Task to carry out
Lines before the one containing "turquoise traffic cone [513,131,569,207]" are excluded; print that line and every line after it through the end of the material below, exactly.
** Input data follows **
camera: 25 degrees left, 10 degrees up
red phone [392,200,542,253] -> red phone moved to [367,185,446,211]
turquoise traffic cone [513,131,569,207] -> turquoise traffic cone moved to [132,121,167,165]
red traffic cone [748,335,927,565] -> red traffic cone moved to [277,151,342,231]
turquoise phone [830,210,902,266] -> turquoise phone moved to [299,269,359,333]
** End of Input data **
Response below
turquoise traffic cone [513,131,569,207] -> turquoise traffic cone moved to [132,121,167,165]
red traffic cone [748,335,927,565] -> red traffic cone moved to [277,151,342,231]
turquoise phone [830,210,902,266] -> turquoise phone moved to [299,269,359,333]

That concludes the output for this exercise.